What is needed: An exact copy of the entries below is needed, with every picture left out.

Material shown:

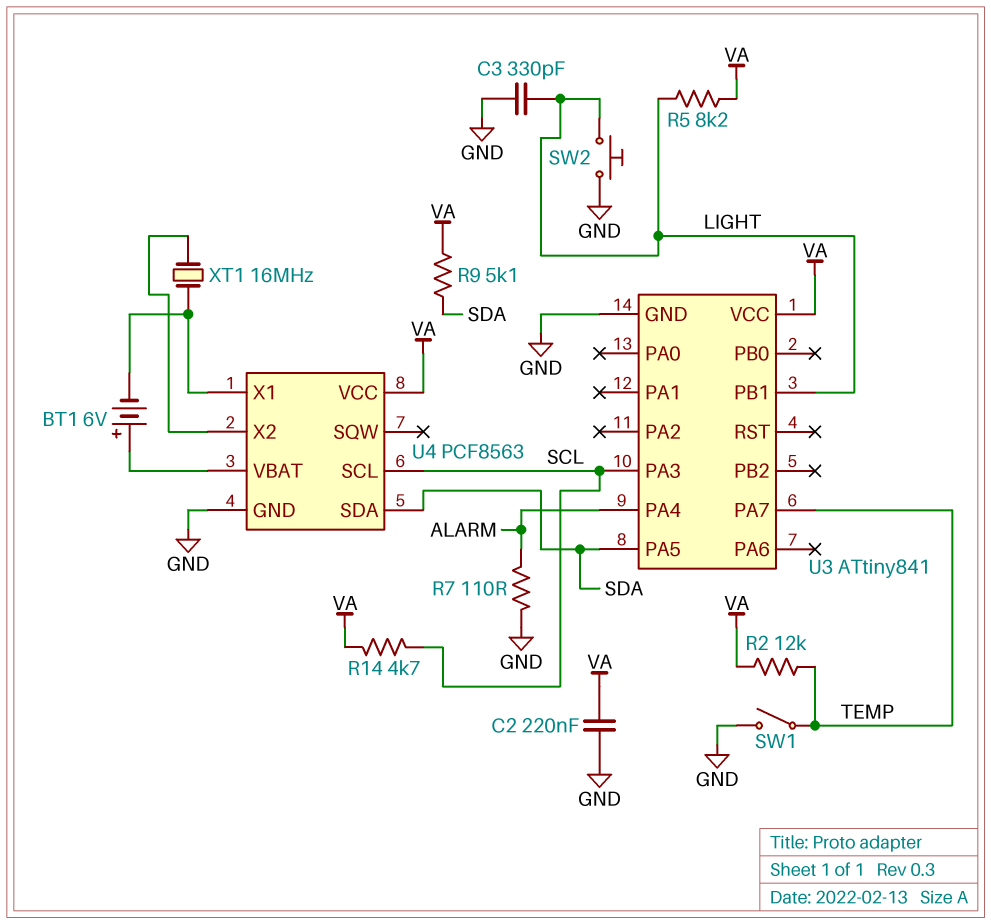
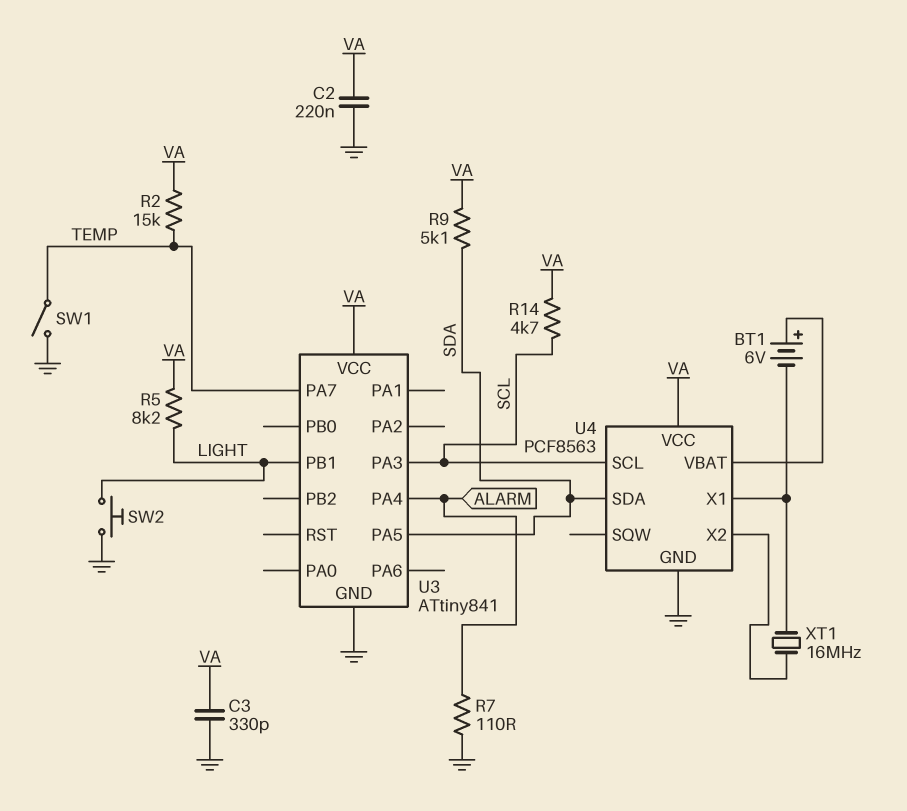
C3: 330pF (GND, LIGHT) -> 330pF (GND, VA)
R2: 12k (TEMP, VA) -> 15k (TEMP, VA)

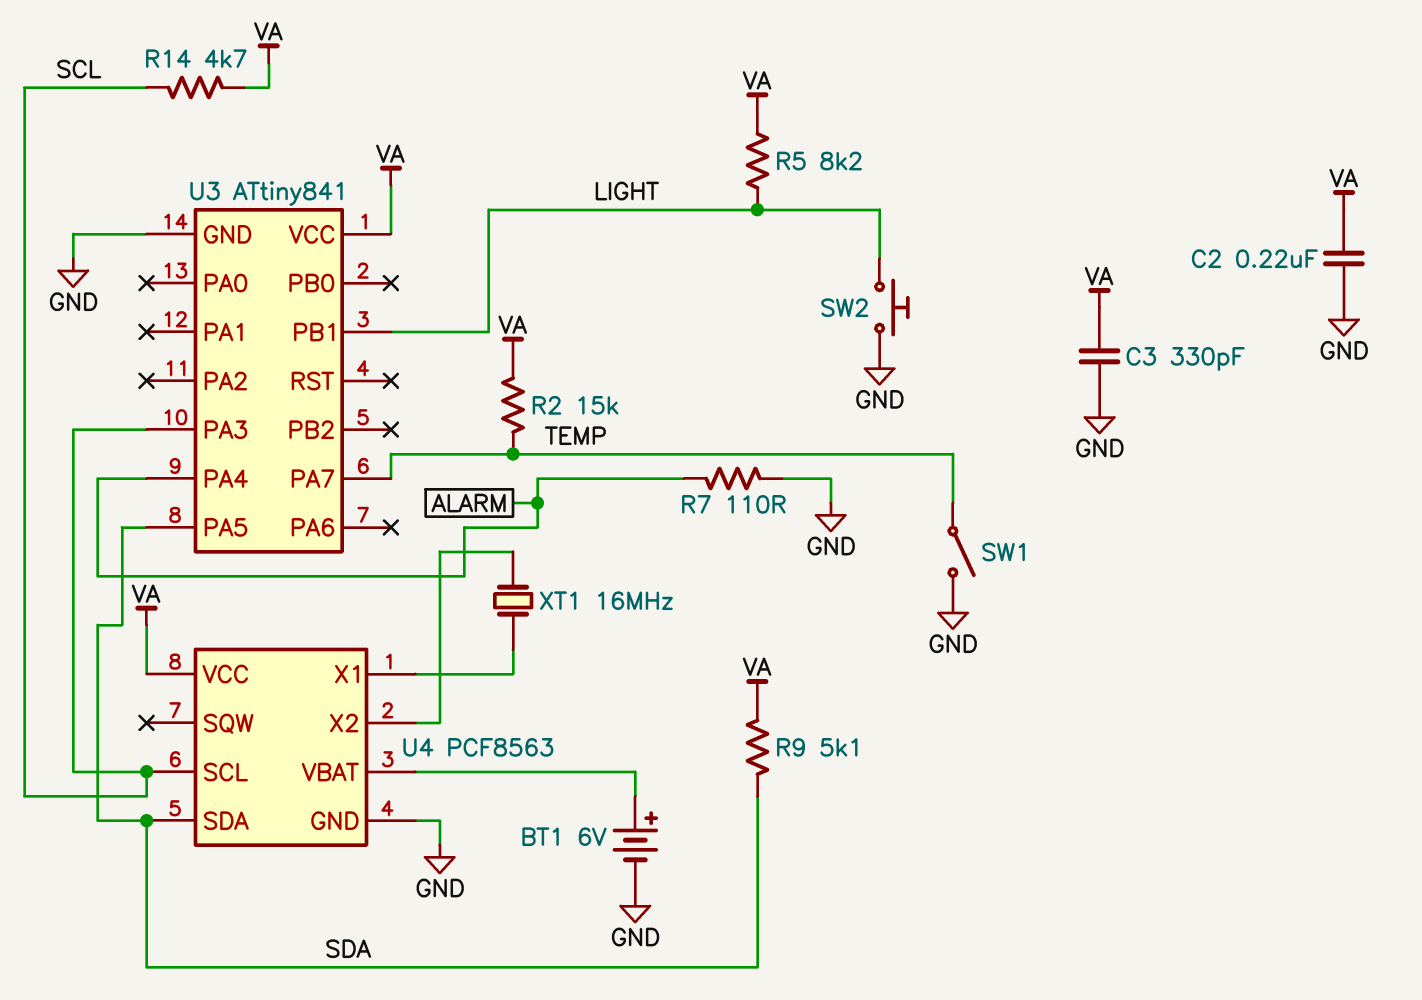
BT1: 6V (plus U4/VBAT, minus U4/X1) -> 6V (plus U4/VBAT, minus GND)

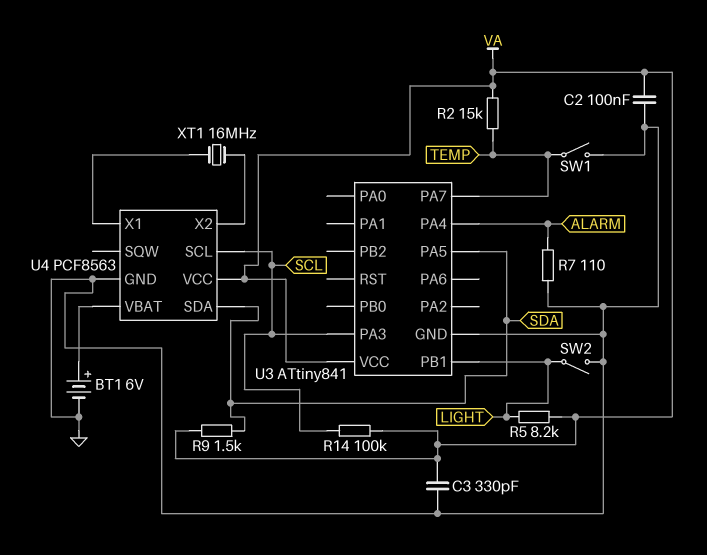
C2: 220nF (GND, VA) -> 100nF (GND, VA)
R9: 5.1k (SDA, VA) -> 1.5k (SDA, VA)
R14: 4.7k (SCL, VA) -> 100k (SCL, VA)
SW2: button (GND, LIGHT) -> switch (GND, LIGHT)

Written response:
C3: 330pF (GND, LIGHT) -> 330pF (GND, VA)
R2: 12k (TEMP, VA) -> 15k (TEMP, VA)

BT1: 6V (plus U4/VBAT, minus U4/X1) -> 6V (plus U4/VBAT, minus GND)

C2: 220nF (GND, VA) -> 100nF (GND, VA)
R9: 5.1k (SDA, VA) -> 1.5k (SDA, VA)
R14: 4.7k (SCL, VA) -> 100k (SCL, VA)
SW2: button (GND, LIGHT) -> switch (GND, LIGHT)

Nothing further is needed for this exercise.